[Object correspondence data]

▬▬▬▬▬▬

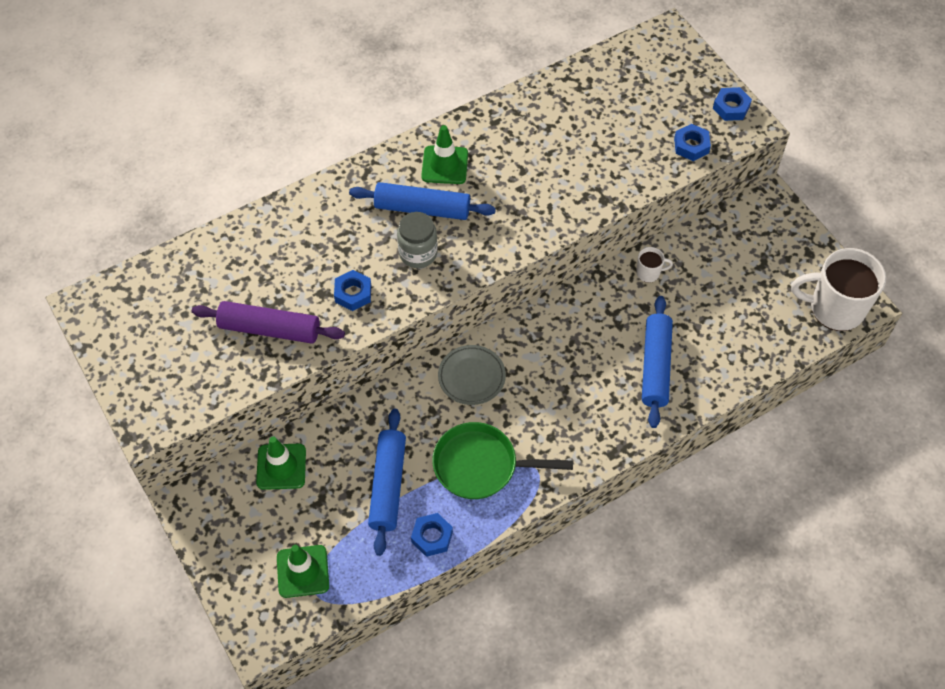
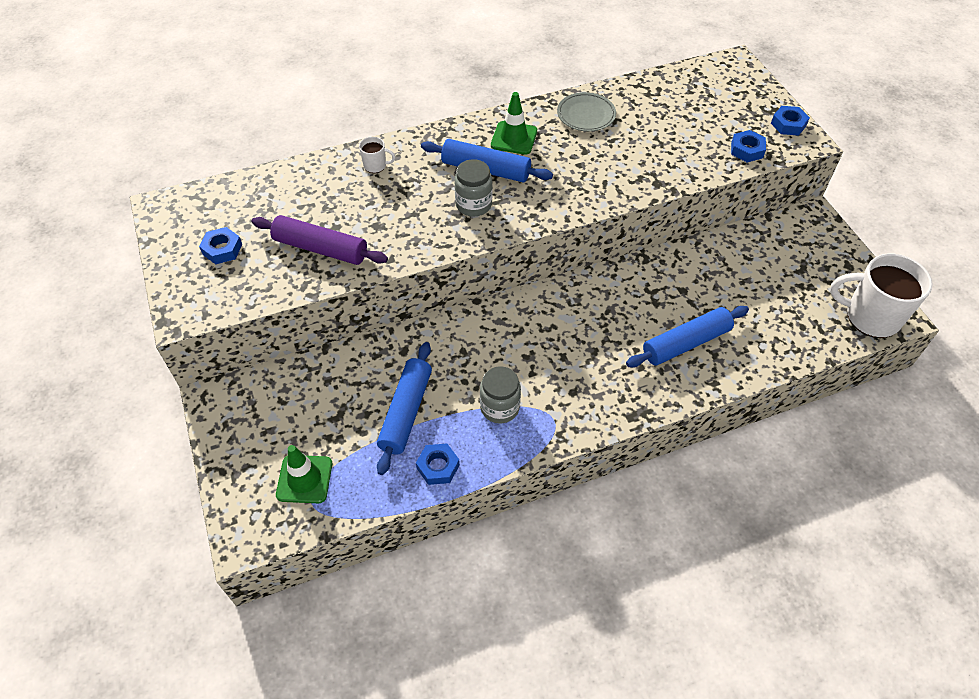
camera: 10 degrees right, 5 degrees down
green traffic cone [256,437,306,490] -> none
blue nut [334,270,371,311] -> blue nut moved to [199,227,242,264]
green pan [432,422,573,499] -> grey jar [480,366,521,424]
grey plate [438,345,506,405] -> grey plate moved to [557,92,616,132]
white mug [636,247,673,283] -> white mug moved to [359,137,395,173]
blue rolling pin [642,296,673,428] -> blue rolling pin turned 45 degrees clockwise [626,306,749,368]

▬▬▬▬▬▬

## Directive
Exact copy, no pictures: return the entries word for word.

## Exercise answer
camera: 10 degrees right, 5 degrees down
green traffic cone [256,437,306,490] -> none
blue nut [334,270,371,311] -> blue nut moved to [199,227,242,264]
green pan [432,422,573,499] -> grey jar [480,366,521,424]
grey plate [438,345,506,405] -> grey plate moved to [557,92,616,132]
white mug [636,247,673,283] -> white mug moved to [359,137,395,173]
blue rolling pin [642,296,673,428] -> blue rolling pin turned 45 degrees clockwise [626,306,749,368]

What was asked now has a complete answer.